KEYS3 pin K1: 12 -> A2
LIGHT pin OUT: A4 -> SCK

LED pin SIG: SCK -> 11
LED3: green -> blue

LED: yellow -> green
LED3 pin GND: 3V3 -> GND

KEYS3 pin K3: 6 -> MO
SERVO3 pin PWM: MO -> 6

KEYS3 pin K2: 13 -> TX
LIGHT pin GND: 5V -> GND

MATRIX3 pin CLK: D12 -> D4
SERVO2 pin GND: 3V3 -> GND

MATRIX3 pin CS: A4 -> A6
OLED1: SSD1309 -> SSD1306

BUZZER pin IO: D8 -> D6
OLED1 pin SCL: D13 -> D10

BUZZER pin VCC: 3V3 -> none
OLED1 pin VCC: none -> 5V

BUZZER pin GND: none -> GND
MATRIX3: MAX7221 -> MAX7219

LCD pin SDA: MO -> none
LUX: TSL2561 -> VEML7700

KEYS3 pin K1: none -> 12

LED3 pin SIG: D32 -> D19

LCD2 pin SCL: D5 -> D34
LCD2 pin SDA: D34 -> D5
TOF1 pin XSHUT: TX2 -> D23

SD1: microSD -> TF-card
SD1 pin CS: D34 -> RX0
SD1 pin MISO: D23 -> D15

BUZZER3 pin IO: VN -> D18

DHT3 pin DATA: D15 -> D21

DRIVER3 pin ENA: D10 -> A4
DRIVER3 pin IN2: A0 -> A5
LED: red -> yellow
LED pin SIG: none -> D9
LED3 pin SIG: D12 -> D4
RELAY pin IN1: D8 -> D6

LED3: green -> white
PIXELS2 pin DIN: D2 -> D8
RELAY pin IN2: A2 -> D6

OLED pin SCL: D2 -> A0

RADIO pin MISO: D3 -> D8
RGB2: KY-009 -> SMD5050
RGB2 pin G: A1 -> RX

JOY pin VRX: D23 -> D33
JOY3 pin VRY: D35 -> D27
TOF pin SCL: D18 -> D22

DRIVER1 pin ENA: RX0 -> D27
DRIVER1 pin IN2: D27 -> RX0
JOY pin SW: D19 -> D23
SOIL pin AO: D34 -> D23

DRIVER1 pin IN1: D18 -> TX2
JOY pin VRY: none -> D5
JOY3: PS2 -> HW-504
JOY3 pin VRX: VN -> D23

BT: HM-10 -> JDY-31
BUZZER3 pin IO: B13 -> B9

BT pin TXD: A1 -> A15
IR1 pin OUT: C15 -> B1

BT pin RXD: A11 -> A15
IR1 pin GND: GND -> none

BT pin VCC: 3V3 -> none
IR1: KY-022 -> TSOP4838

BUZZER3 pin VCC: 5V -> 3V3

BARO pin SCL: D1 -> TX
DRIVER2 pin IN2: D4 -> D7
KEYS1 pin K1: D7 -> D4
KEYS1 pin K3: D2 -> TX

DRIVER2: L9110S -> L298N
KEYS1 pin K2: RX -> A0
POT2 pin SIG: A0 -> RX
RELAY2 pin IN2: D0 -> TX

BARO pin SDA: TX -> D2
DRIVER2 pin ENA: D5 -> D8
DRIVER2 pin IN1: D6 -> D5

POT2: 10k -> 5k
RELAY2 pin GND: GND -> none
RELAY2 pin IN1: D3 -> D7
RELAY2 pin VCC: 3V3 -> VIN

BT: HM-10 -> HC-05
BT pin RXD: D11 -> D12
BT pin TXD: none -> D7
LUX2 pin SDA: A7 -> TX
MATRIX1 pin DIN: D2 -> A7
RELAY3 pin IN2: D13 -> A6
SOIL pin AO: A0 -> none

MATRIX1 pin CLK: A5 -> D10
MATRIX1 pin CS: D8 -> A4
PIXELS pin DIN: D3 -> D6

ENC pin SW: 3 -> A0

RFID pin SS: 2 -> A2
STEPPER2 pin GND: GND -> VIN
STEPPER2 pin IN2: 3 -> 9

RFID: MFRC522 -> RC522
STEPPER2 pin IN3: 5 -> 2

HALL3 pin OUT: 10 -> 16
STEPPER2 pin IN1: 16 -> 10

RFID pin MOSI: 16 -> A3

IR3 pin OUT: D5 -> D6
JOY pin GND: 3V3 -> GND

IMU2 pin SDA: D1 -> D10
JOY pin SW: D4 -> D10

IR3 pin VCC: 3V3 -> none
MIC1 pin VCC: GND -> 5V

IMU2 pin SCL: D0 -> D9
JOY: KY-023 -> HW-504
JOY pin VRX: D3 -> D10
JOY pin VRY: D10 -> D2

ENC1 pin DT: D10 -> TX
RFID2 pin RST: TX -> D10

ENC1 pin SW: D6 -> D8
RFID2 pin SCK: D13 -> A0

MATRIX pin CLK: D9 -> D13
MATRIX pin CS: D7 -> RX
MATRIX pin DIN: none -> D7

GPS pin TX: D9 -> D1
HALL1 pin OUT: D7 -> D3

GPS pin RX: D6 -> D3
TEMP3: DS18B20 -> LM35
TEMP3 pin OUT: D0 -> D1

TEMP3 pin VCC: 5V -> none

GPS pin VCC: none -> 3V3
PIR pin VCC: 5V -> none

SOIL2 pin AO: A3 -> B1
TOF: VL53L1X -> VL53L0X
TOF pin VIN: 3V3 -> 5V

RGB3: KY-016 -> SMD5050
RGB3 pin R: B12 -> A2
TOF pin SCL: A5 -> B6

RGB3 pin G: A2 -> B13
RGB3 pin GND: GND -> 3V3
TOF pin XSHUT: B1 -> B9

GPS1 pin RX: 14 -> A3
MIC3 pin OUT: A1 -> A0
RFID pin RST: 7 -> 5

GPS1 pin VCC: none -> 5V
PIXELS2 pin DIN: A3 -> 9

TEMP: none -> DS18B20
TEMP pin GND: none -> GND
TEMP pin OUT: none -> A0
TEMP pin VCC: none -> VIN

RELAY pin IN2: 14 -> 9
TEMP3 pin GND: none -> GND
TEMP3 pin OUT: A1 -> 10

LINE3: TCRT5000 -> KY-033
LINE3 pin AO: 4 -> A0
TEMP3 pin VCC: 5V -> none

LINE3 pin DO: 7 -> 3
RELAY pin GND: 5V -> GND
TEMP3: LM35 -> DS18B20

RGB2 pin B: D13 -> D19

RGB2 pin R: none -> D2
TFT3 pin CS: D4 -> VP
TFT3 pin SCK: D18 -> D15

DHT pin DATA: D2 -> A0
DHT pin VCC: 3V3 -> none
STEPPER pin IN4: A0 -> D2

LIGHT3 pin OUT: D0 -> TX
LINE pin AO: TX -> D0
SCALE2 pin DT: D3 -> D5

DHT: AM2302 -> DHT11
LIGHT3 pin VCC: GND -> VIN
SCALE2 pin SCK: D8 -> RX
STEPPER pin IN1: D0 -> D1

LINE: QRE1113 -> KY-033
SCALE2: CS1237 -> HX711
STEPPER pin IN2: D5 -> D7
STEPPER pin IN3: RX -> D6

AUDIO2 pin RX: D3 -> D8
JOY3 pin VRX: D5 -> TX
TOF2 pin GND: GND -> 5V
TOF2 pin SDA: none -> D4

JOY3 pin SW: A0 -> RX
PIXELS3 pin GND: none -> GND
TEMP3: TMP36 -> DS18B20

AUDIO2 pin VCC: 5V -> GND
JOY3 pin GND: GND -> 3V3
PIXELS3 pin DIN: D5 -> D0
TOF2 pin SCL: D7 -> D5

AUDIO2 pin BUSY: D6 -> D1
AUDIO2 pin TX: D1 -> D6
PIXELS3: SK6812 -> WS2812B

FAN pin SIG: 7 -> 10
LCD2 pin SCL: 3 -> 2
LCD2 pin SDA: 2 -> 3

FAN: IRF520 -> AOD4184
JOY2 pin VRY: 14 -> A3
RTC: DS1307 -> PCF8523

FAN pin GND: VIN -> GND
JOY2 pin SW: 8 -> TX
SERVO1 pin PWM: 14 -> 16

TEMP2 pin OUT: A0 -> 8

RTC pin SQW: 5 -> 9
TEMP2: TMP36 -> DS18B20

▶ **WHAT TO WORK ON**: Of the lines above, retype only those from the line containing "LUX2 pin SDA: A7 -> TX" through the line containing "PIXELS3 pin GND: none -> GND", including both, exactly.

▶ **TASK RESPONSE**:
LUX2 pin SDA: A7 -> TX
MATRIX1 pin DIN: D2 -> A7
RELAY3 pin IN2: D13 -> A6
SOIL pin AO: A0 -> none

MATRIX1 pin CLK: A5 -> D10
MATRIX1 pin CS: D8 -> A4
PIXELS pin DIN: D3 -> D6

ENC pin SW: 3 -> A0

RFID pin SS: 2 -> A2
STEPPER2 pin GND: GND -> VIN
STEPPER2 pin IN2: 3 -> 9

RFID: MFRC522 -> RC522
STEPPER2 pin IN3: 5 -> 2

HALL3 pin OUT: 10 -> 16
STEPPER2 pin IN1: 16 -> 10

RFID pin MOSI: 16 -> A3

IR3 pin OUT: D5 -> D6
JOY pin GND: 3V3 -> GND

IMU2 pin SDA: D1 -> D10
JOY pin SW: D4 -> D10

IR3 pin VCC: 3V3 -> none
MIC1 pin VCC: GND -> 5V

IMU2 pin SCL: D0 -> D9
JOY: KY-023 -> HW-504
JOY pin VRX: D3 -> D10
JOY pin VRY: D10 -> D2

ENC1 pin DT: D10 -> TX
RFID2 pin RST: TX -> D10

ENC1 pin SW: D6 -> D8
RFID2 pin SCK: D13 -> A0

MATRIX pin CLK: D9 -> D13
MATRIX pin CS: D7 -> RX
MATRIX pin DIN: none -> D7

GPS pin TX: D9 -> D1
HALL1 pin OUT: D7 -> D3

GPS pin RX: D6 -> D3
TEMP3: DS18B20 -> LM35
TEMP3 pin OUT: D0 -> D1

TEMP3 pin VCC: 5V -> none

GPS pin VCC: none -> 3V3
PIR pin VCC: 5V -> none

SOIL2 pin AO: A3 -> B1
TOF: VL53L1X -> VL53L0X
TOF pin VIN: 3V3 -> 5V

RGB3: KY-016 -> SMD5050
RGB3 pin R: B12 -> A2
TOF pin SCL: A5 -> B6

RGB3 pin G: A2 -> B13
RGB3 pin GND: GND -> 3V3
TOF pin XSHUT: B1 -> B9

GPS1 pin RX: 14 -> A3
MIC3 pin OUT: A1 -> A0
RFID pin RST: 7 -> 5

GPS1 pin VCC: none -> 5V
PIXELS2 pin DIN: A3 -> 9

TEMP: none -> DS18B20
TEMP pin GND: none -> GND
TEMP pin OUT: none -> A0
TEMP pin VCC: none -> VIN

RELAY pin IN2: 14 -> 9
TEMP3 pin GND: none -> GND
TEMP3 pin OUT: A1 -> 10

LINE3: TCRT5000 -> KY-033
LINE3 pin AO: 4 -> A0
TEMP3 pin VCC: 5V -> none

LINE3 pin DO: 7 -> 3
RELAY pin GND: 5V -> GND
TEMP3: LM35 -> DS18B20

RGB2 pin B: D13 -> D19

RGB2 pin R: none -> D2
TFT3 pin CS: D4 -> VP
TFT3 pin SCK: D18 -> D15

DHT pin DATA: D2 -> A0
DHT pin VCC: 3V3 -> none
STEPPER pin IN4: A0 -> D2

LIGHT3 pin OUT: D0 -> TX
LINE pin AO: TX -> D0
SCALE2 pin DT: D3 -> D5

DHT: AM2302 -> DHT11
LIGHT3 pin VCC: GND -> VIN
SCALE2 pin SCK: D8 -> RX
STEPPER pin IN1: D0 -> D1

LINE: QRE1113 -> KY-033
SCALE2: CS1237 -> HX711
STEPPER pin IN2: D5 -> D7
STEPPER pin IN3: RX -> D6

AUDIO2 pin RX: D3 -> D8
JOY3 pin VRX: D5 -> TX
TOF2 pin GND: GND -> 5V
TOF2 pin SDA: none -> D4

JOY3 pin SW: A0 -> RX
PIXELS3 pin GND: none -> GND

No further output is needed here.